*** Opening of TASK INPUTS ***

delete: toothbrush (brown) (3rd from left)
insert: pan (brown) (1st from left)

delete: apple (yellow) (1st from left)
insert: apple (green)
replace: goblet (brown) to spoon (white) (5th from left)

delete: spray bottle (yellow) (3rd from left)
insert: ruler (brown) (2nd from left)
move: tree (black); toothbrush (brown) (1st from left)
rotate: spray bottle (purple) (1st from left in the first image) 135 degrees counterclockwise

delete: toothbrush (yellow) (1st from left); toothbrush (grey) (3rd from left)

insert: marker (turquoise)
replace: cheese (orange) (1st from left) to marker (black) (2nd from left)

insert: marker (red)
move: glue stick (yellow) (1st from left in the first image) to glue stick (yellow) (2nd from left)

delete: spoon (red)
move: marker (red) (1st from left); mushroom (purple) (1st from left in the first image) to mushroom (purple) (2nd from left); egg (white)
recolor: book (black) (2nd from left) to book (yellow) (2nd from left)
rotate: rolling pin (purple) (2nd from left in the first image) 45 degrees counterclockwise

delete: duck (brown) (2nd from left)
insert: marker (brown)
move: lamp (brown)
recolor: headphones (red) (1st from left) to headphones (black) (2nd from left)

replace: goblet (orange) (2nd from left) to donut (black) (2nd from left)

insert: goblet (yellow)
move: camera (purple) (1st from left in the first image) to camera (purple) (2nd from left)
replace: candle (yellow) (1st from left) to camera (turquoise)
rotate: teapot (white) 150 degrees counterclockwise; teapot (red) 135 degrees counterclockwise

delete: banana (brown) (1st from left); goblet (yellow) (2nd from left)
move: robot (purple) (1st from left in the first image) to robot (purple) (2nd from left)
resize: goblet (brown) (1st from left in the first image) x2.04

*** Close of TASK INPUTS ***

[WORK REQUIRED] From the entries above, print the lines beginning at the one with "insert: apple (green)" and stopping after the one with "recolor: headphones (red)", exactly as written and with nothing else.

[EXERCISE RESULT]
insert: apple (green)
replace: goblet (brown) to spoon (white) (5th from left)

delete: spray bottle (yellow) (3rd from left)
insert: ruler (brown) (2nd from left)
move: tree (black); toothbrush (brown) (1st from left)
rotate: spray bottle (purple) (1st from left in the first image) 135 degrees counterclockwise

delete: toothbrush (yellow) (1st from left); toothbrush (grey) (3rd from left)

insert: marker (turquoise)
replace: cheese (orange) (1st from left) to marker (black) (2nd from left)

insert: marker (red)
move: glue stick (yellow) (1st from left in the first image) to glue stick (yellow) (2nd from left)

delete: spoon (red)
move: marker (red) (1st from left); mushroom (purple) (1st from left in the first image) to mushroom (purple) (2nd from left); egg (white)
recolor: book (black) (2nd from left) to book (yellow) (2nd from left)
rotate: rolling pin (purple) (2nd from left in the first image) 45 degrees counterclockwise

delete: duck (brown) (2nd from left)
insert: marker (brown)
move: lamp (brown)
recolor: headphones (red) (1st from left) to headphones (black) (2nd from left)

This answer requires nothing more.